Exercise objective
Transcribe verbatim the span of lines that opens with the line containing "C3: 330nF (+5V, GND) -> 150nF (+5V, GND)" and closes with the last line of the data below.

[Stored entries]

....................

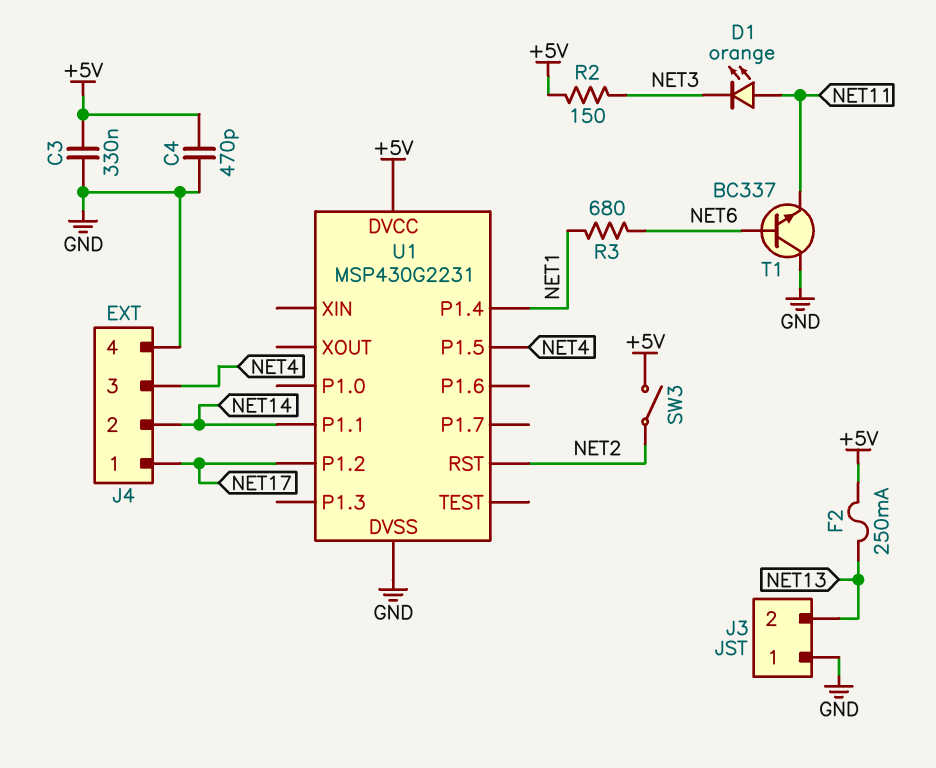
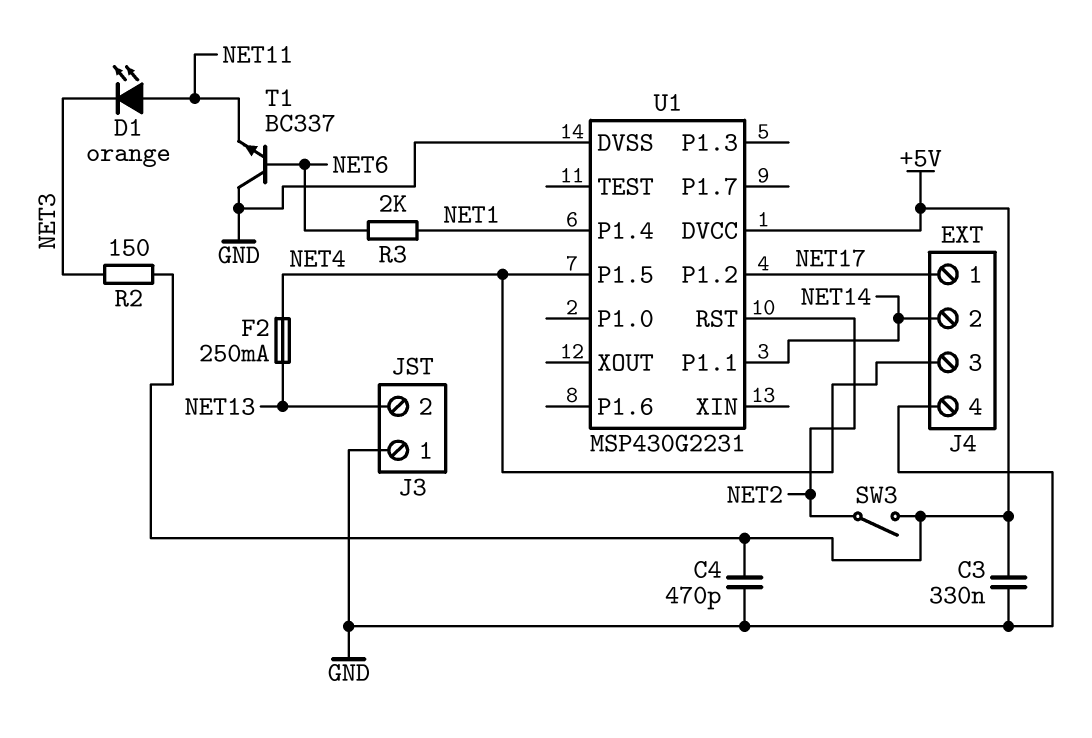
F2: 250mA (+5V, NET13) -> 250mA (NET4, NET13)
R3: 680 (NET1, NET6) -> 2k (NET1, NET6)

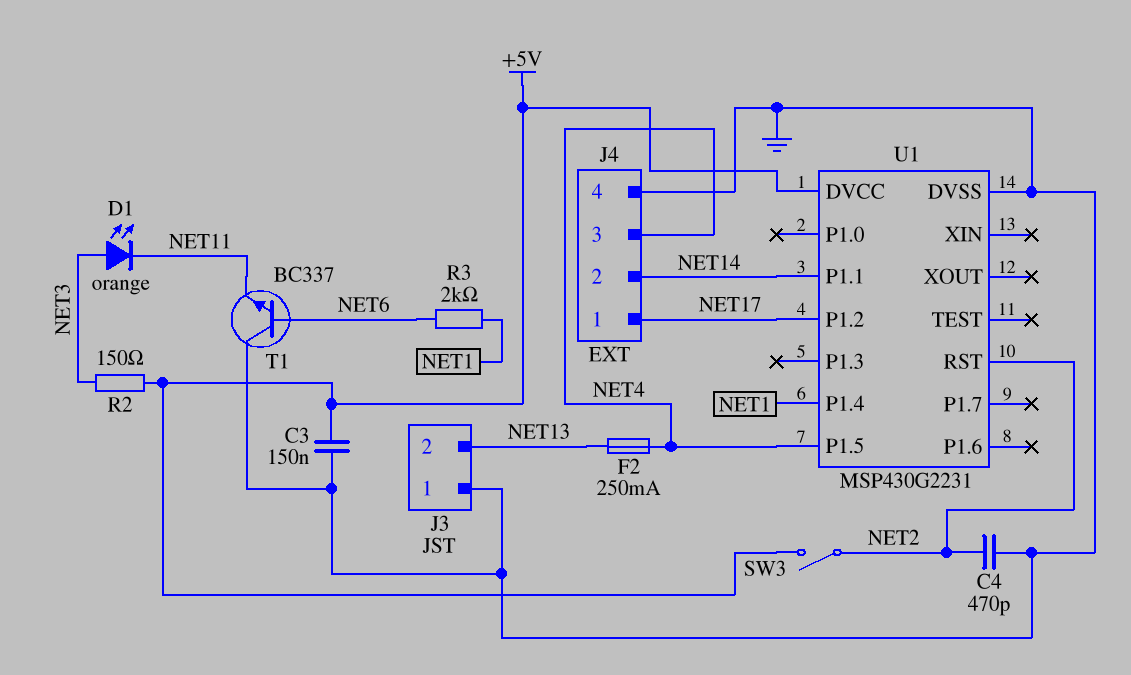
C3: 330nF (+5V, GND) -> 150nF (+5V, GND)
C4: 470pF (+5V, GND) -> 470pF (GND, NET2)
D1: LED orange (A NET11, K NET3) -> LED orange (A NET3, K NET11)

....................

Answer below
C3: 330nF (+5V, GND) -> 150nF (+5V, GND)
C4: 470pF (+5V, GND) -> 470pF (GND, NET2)
D1: LED orange (A NET11, K NET3) -> LED orange (A NET3, K NET11)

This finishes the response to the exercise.